WHAT IS REQUIRED: Would you repeat, exactly as given, the line with "purple domino piece (2nd from left)" and every line after it to the end of the entries?

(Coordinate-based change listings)

______________________________

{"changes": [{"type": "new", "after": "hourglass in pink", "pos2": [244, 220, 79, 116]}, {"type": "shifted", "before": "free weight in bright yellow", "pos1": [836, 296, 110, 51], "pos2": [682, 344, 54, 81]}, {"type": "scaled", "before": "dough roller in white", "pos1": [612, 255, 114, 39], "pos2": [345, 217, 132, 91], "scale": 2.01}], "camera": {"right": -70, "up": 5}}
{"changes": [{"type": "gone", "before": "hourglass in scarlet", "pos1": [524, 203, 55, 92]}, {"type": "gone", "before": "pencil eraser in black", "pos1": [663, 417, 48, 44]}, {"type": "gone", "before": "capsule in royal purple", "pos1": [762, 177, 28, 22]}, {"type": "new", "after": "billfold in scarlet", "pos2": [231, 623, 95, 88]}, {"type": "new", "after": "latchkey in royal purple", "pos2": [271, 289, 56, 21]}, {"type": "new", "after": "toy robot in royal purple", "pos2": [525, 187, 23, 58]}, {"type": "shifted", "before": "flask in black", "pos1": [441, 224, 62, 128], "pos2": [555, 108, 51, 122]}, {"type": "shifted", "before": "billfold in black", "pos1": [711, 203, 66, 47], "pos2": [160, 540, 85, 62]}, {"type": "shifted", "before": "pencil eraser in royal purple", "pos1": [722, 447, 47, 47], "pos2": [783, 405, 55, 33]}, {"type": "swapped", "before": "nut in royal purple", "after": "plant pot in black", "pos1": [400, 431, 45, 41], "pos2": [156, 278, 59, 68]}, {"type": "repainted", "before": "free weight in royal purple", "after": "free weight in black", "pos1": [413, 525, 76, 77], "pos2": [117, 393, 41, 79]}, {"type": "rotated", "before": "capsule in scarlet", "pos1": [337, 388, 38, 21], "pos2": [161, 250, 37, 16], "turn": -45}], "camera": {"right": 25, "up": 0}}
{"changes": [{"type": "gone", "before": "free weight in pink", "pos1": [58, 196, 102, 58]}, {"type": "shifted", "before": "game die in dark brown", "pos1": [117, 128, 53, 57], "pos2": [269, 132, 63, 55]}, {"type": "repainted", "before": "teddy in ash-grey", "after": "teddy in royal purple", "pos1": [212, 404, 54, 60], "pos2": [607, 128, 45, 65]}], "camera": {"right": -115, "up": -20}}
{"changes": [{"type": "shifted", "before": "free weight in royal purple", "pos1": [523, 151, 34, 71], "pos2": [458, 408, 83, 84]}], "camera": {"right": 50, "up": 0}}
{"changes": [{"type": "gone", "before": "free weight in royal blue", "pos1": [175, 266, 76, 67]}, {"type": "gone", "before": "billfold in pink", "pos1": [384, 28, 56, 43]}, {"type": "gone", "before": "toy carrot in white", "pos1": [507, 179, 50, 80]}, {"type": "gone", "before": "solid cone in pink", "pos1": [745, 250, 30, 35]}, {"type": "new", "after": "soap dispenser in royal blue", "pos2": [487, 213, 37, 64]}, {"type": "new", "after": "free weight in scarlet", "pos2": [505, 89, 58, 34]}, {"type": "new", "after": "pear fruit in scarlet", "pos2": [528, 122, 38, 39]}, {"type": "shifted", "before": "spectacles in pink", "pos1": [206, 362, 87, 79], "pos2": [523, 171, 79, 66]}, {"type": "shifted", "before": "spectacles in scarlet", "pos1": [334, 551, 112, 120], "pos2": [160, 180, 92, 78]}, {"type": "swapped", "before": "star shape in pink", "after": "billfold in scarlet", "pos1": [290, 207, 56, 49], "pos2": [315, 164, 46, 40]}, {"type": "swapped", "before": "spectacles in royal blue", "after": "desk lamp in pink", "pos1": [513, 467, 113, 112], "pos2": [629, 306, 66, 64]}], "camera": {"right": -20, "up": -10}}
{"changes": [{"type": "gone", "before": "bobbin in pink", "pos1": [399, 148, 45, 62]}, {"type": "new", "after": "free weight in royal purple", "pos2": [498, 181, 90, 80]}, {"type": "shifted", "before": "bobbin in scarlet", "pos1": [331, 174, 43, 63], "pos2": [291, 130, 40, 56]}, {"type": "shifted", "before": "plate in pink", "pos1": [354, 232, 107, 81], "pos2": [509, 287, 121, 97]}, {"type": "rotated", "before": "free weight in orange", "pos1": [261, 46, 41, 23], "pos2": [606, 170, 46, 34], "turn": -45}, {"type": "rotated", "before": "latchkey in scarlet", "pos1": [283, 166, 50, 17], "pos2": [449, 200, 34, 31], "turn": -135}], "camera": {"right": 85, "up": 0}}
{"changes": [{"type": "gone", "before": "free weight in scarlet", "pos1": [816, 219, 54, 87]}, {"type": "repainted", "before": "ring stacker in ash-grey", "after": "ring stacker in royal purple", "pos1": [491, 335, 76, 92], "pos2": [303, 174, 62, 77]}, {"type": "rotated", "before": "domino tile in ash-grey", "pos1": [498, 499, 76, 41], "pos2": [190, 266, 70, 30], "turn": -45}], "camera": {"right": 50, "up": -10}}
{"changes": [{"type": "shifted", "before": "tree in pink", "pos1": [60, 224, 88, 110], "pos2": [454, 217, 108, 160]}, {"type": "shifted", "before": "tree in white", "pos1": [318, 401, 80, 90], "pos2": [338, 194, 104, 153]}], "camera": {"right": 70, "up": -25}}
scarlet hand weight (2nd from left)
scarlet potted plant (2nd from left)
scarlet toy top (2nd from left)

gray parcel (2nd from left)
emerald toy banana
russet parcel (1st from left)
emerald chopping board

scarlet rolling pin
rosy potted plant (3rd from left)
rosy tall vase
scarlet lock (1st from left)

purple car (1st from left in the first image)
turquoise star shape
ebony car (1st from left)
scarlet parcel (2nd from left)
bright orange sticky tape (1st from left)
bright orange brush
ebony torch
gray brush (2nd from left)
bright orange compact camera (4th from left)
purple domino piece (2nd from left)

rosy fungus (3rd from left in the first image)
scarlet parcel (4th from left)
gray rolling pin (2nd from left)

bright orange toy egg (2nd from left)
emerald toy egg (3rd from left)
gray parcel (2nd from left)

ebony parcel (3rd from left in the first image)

______________________________

RESPONSE BELOW:
purple domino piece (2nd from left)

rosy fungus (3rd from left in the first image)
scarlet parcel (4th from left)
gray rolling pin (2nd from left)

bright orange toy egg (2nd from left)
emerald toy egg (3rd from left)
gray parcel (2nd from left)

ebony parcel (3rd from left in the first image)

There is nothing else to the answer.